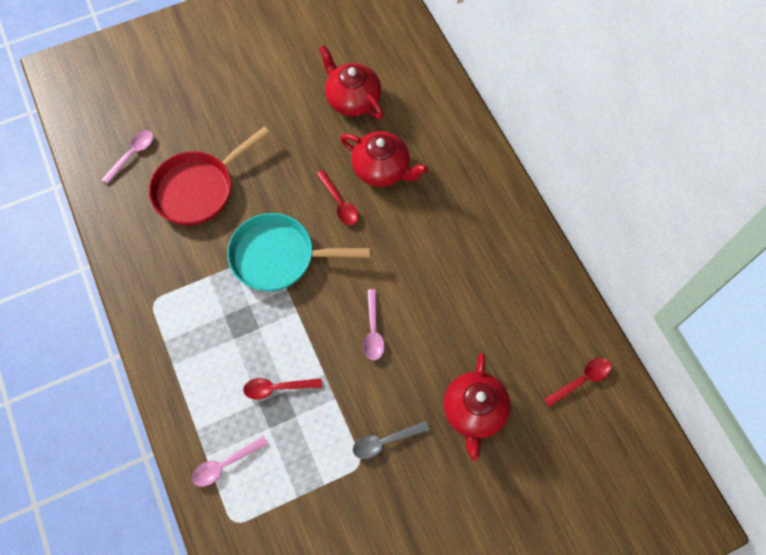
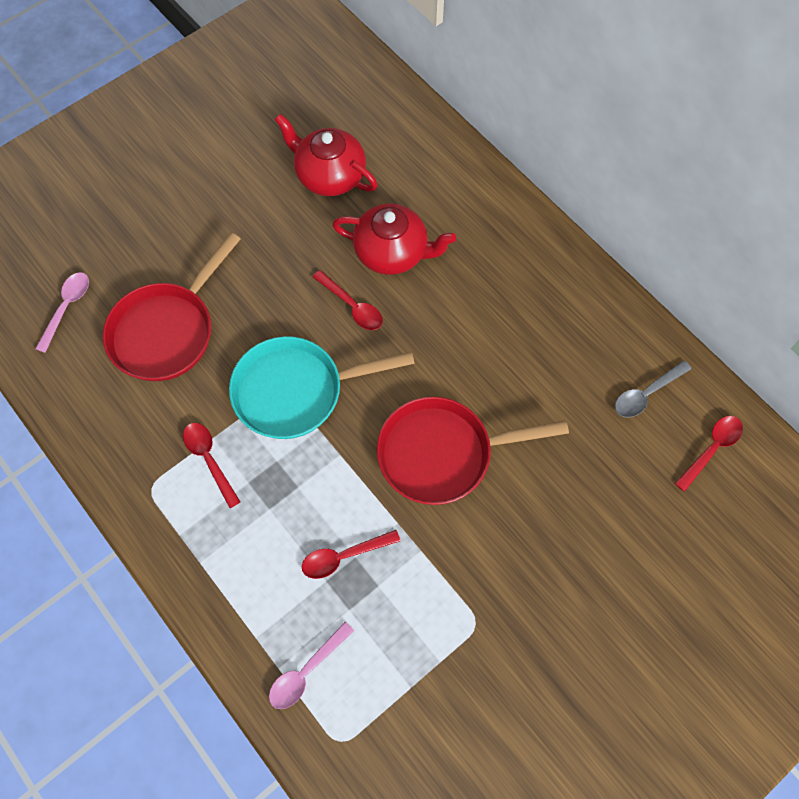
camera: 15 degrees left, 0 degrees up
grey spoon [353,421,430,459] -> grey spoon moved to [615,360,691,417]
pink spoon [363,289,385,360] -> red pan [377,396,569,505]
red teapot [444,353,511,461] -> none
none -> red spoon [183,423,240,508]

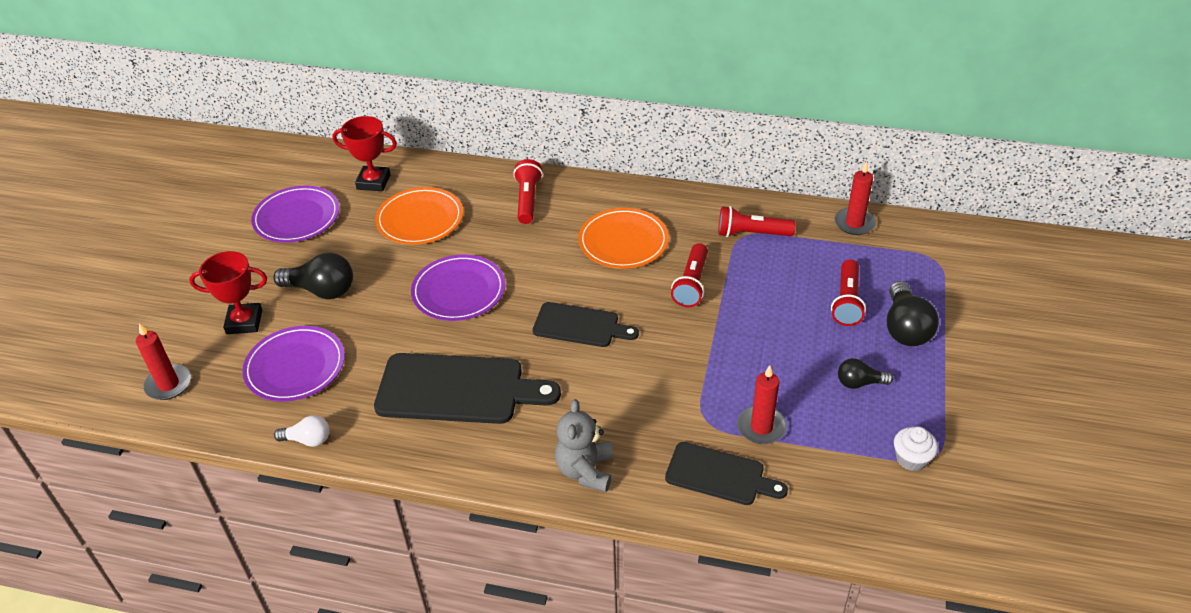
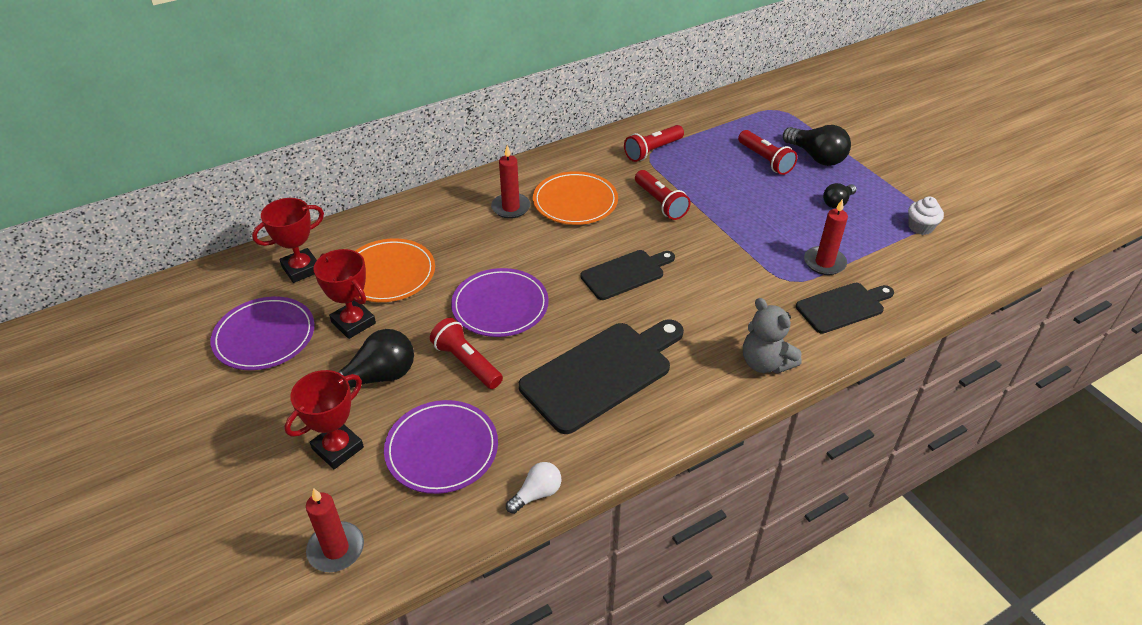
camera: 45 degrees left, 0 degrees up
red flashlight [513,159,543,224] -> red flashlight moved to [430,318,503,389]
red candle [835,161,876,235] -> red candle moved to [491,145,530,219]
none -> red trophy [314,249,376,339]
══════════
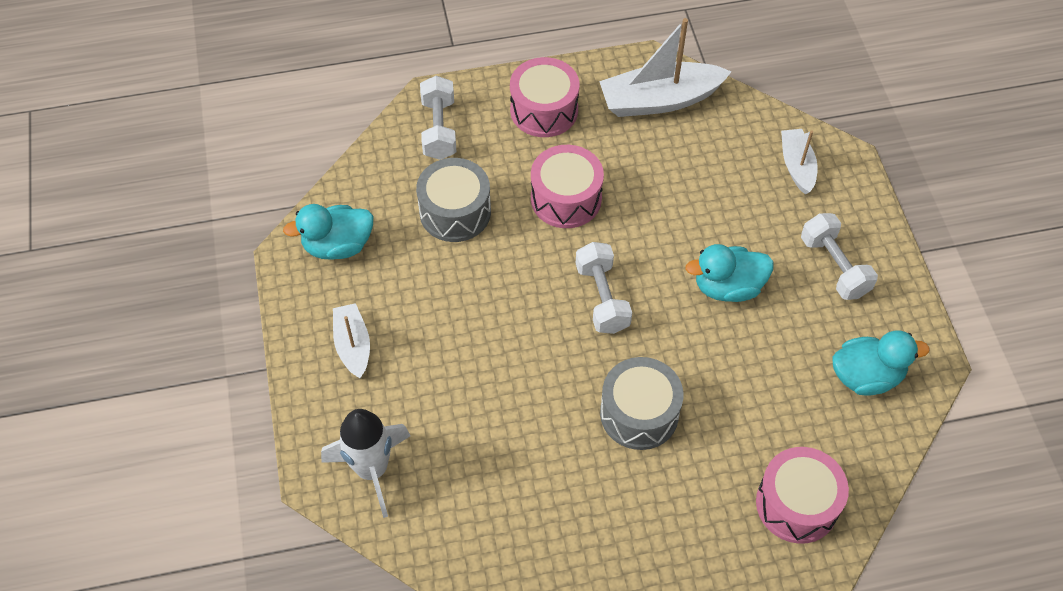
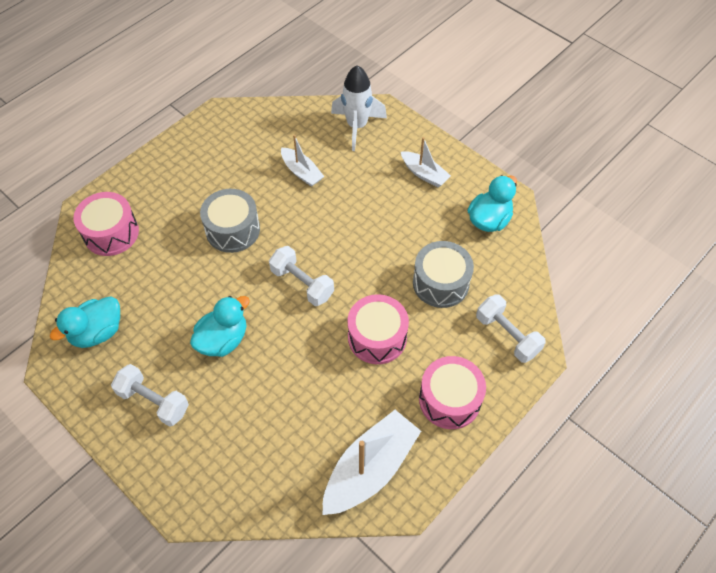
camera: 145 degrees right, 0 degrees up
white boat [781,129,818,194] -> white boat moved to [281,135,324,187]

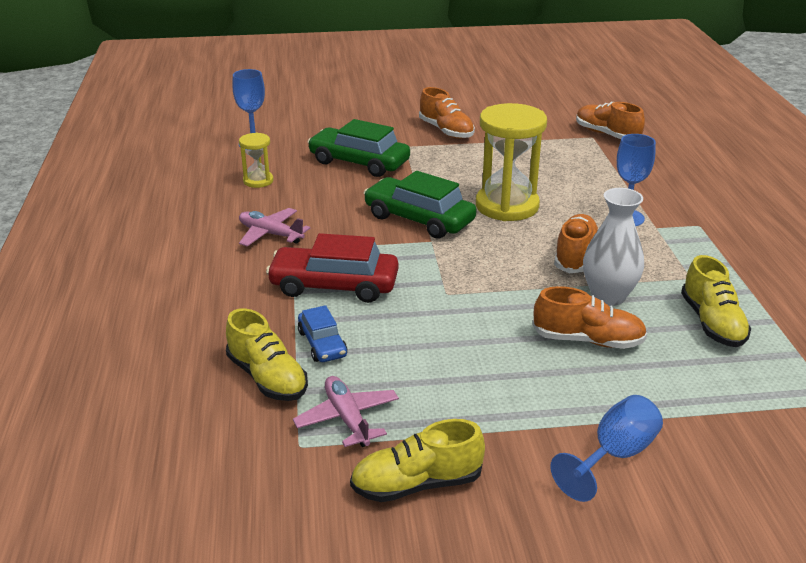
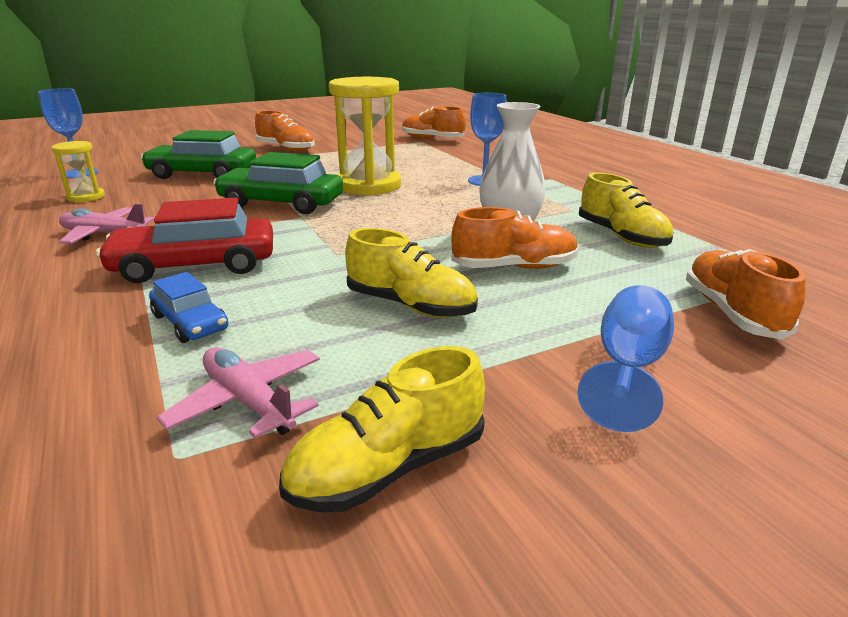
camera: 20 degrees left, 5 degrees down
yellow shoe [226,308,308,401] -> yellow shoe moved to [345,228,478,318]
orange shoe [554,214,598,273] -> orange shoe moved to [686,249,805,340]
══════════
* What you have to do *
Go to the line above that contains "red teapot [444,353,511,461] -> none" and reproduce everything exactly from there through the line that contains "none -> red trophy [314,249,376,339]", leaving out the pictures.

* Answer box *
red teapot [444,353,511,461] -> none
none -> red spoon [183,423,240,508]

camera: 45 degrees left, 0 degrees up
red flashlight [513,159,543,224] -> red flashlight moved to [430,318,503,389]
red candle [835,161,876,235] -> red candle moved to [491,145,530,219]
none -> red trophy [314,249,376,339]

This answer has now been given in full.